> [About this exercise] What is needed is an exact transcription of the line containing "none -> red 1x1 cone [733,308,802,420]" and every line after it through the end of the entries below, with no pictures.

> [Data records]
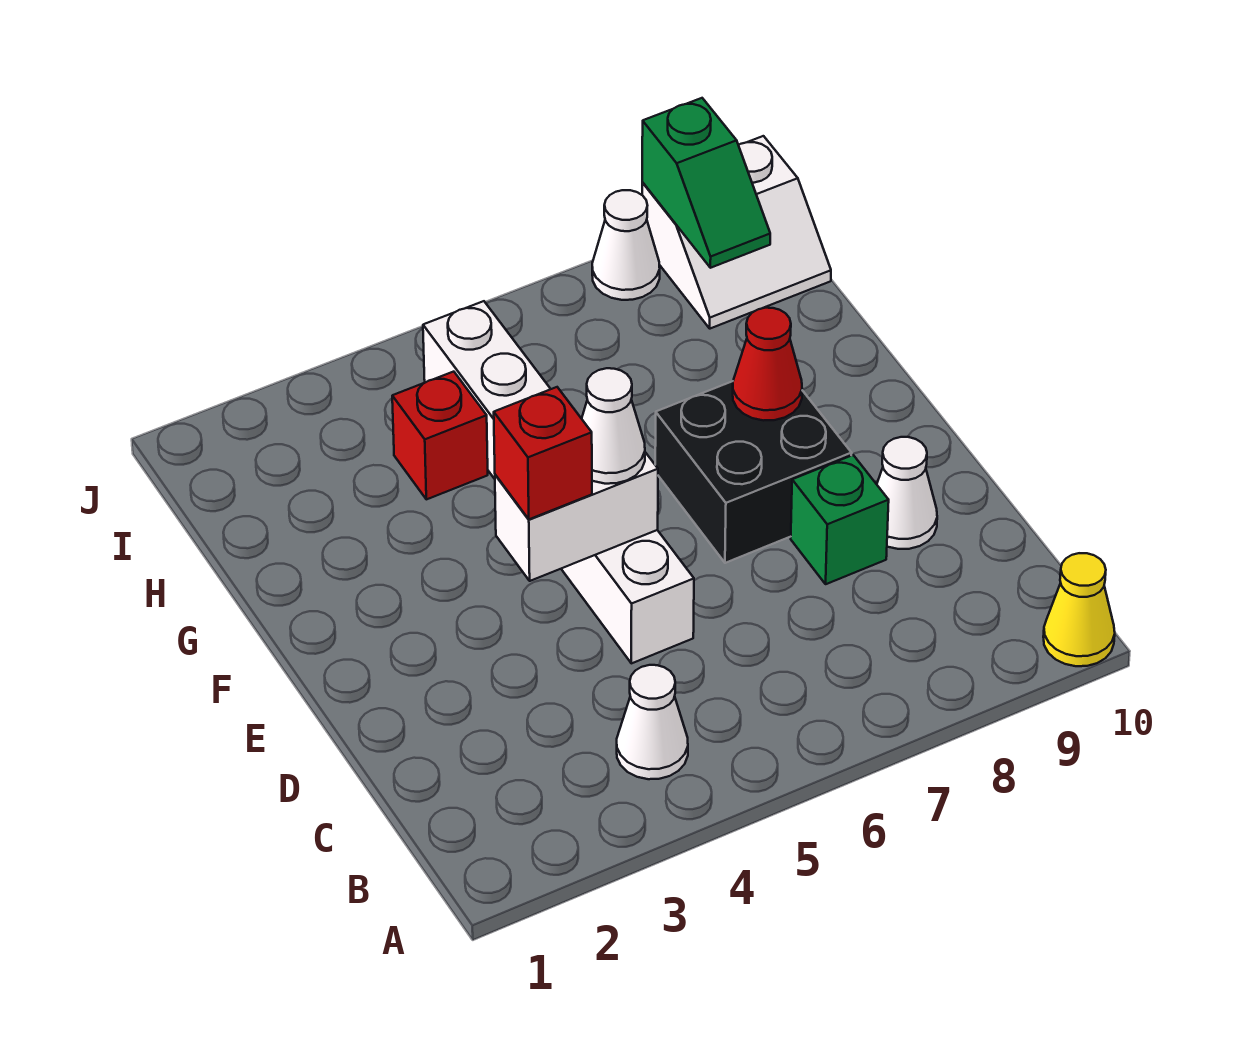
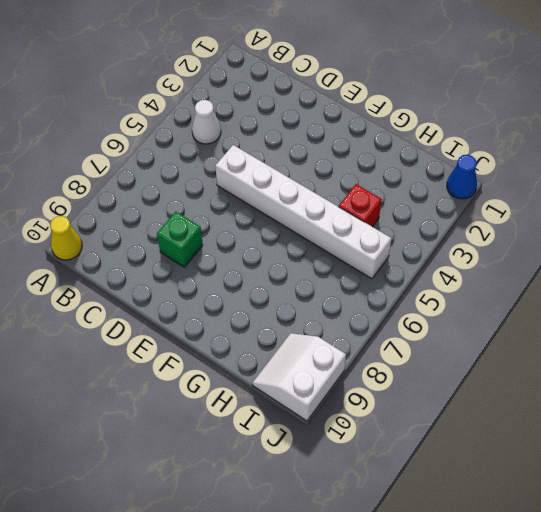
blue 1x1 cone [447,155,477,199] -> none
none -> white 1x1 cone [877,437,937,549]
none -> black 2x2 brick [655,381,852,563]
none -> white 1x1 cone [592,190,660,300]

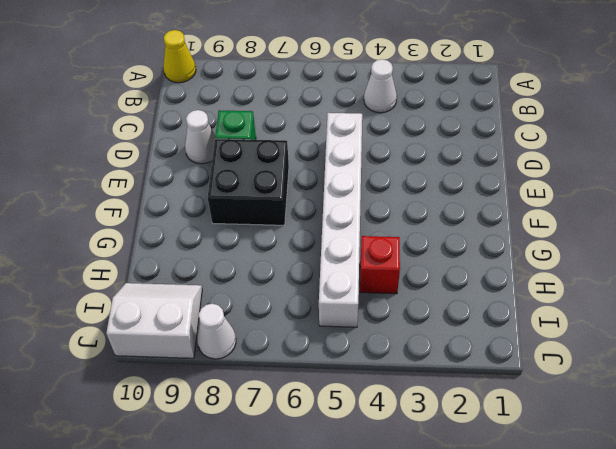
none -> white 1x2 brick [495,452,658,581]
none -> red 1x1 cone [733,308,802,420]
none -> green 1x2 slope [642,98,770,268]

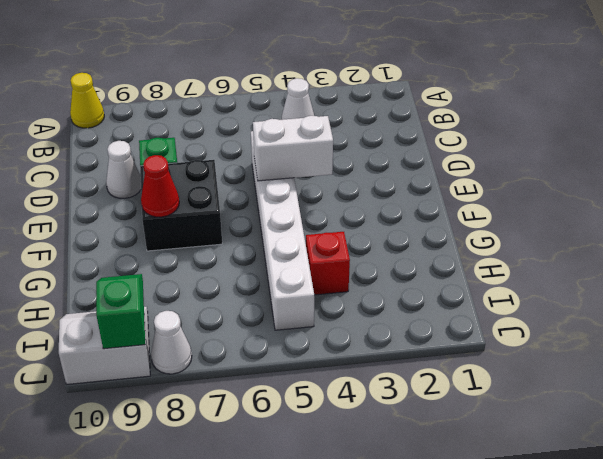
none -> red 1x1 brick [494,387,592,519]
none -> white 1x1 cone [582,368,645,484]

> [Reply]
none -> red 1x1 cone [733,308,802,420]
none -> green 1x2 slope [642,98,770,268]

none -> red 1x1 brick [494,387,592,519]
none -> white 1x1 cone [582,368,645,484]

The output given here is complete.